[TASK ITEM]:
Omit all pictures and transcribe only the lines in the entries below that run from the line with "none -> tan 1x1 round brick [539,181,586,253]" through the line with "none -> tan 1x1 round brick [563,216,610,288]".

==== THE DATA ====

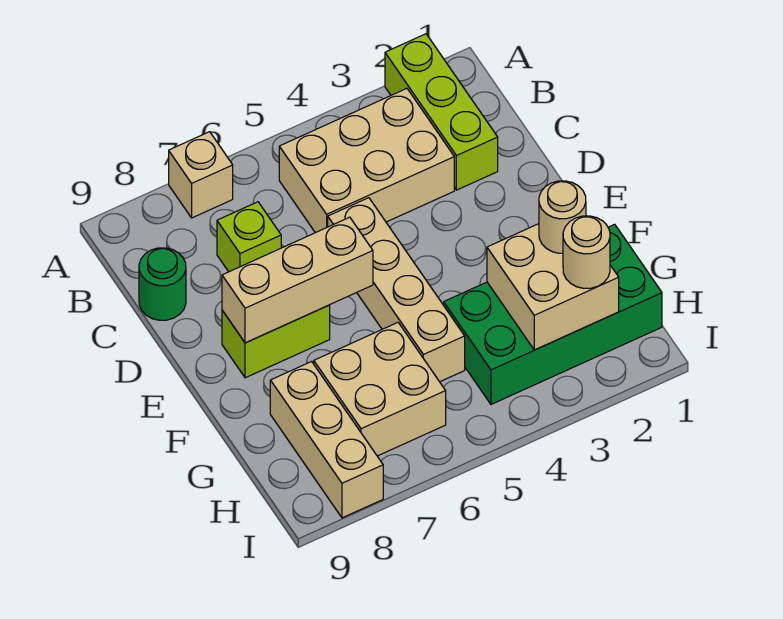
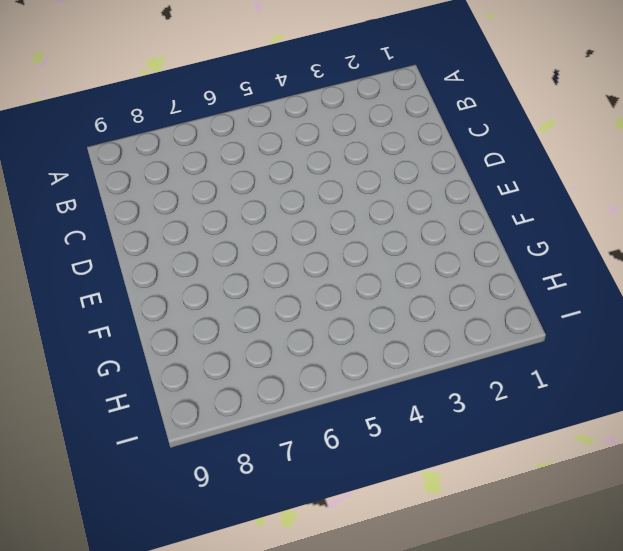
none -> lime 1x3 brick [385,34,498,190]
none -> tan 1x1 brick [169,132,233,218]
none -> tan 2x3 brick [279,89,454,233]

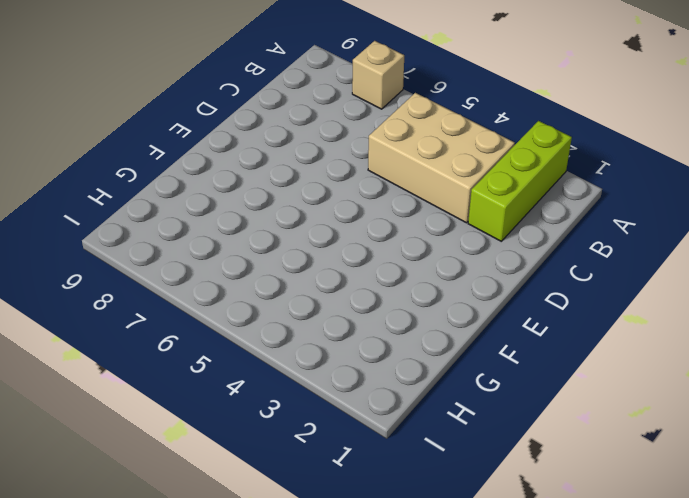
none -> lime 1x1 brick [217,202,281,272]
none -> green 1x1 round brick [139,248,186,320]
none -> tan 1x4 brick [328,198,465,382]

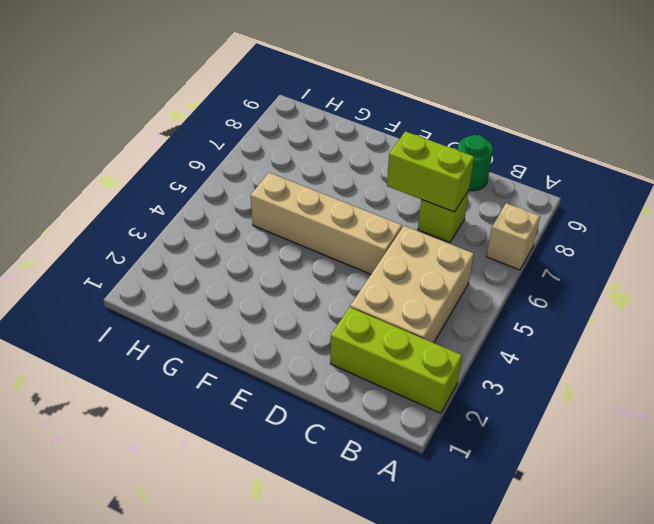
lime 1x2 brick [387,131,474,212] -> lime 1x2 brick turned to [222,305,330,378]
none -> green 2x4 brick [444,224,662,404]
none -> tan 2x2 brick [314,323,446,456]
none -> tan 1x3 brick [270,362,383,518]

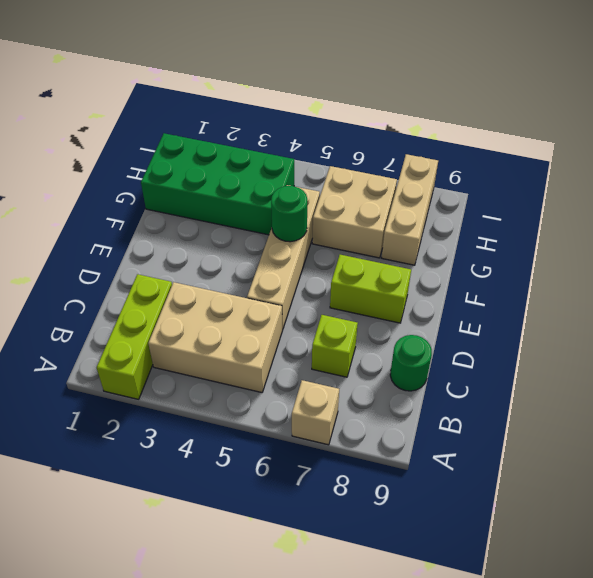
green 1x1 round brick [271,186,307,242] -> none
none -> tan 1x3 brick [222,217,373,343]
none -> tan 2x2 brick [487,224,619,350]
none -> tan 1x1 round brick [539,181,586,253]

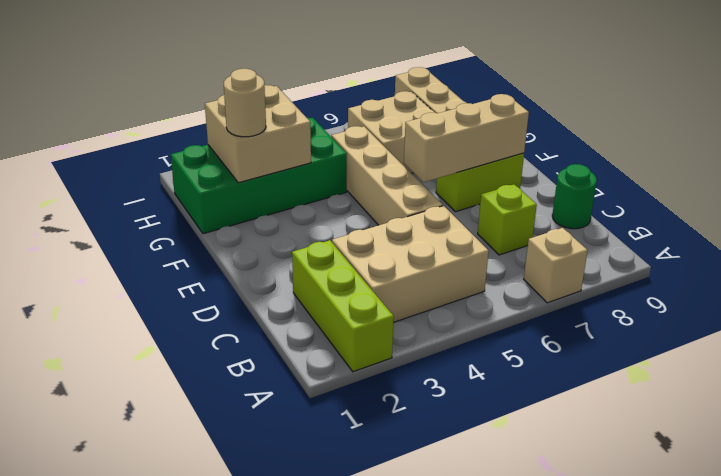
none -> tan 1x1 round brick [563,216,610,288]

====
==== THE DATA ====

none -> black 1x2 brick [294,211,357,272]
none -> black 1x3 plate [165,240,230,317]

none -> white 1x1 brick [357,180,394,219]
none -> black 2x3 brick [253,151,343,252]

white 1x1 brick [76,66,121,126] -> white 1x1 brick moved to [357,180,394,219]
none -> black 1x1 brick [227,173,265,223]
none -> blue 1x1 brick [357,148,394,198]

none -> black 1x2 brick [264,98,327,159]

====
==== THE DATA ====

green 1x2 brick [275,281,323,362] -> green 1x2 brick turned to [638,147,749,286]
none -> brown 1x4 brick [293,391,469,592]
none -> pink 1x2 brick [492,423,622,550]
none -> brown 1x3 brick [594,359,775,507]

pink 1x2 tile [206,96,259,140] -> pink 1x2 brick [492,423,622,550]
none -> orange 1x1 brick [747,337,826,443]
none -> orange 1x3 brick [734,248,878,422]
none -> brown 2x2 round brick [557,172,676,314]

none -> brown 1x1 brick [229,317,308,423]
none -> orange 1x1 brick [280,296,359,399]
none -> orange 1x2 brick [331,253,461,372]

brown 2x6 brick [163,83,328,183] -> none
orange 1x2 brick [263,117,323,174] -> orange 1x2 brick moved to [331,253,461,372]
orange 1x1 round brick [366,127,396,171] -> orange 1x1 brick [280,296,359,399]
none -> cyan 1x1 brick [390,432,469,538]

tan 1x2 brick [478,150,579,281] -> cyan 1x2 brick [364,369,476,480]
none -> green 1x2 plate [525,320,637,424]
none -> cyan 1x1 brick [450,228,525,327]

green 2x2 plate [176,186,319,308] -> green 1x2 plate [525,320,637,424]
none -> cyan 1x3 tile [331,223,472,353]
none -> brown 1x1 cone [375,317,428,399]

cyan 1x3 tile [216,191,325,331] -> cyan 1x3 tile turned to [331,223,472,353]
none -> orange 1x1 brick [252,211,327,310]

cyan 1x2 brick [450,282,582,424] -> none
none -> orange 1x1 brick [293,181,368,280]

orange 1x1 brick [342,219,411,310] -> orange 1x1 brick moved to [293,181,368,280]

====

[WRITTEN ANSWER]:
none -> tan 1x1 round brick [539,181,586,253]

none -> tan 1x1 round brick [563,216,610,288]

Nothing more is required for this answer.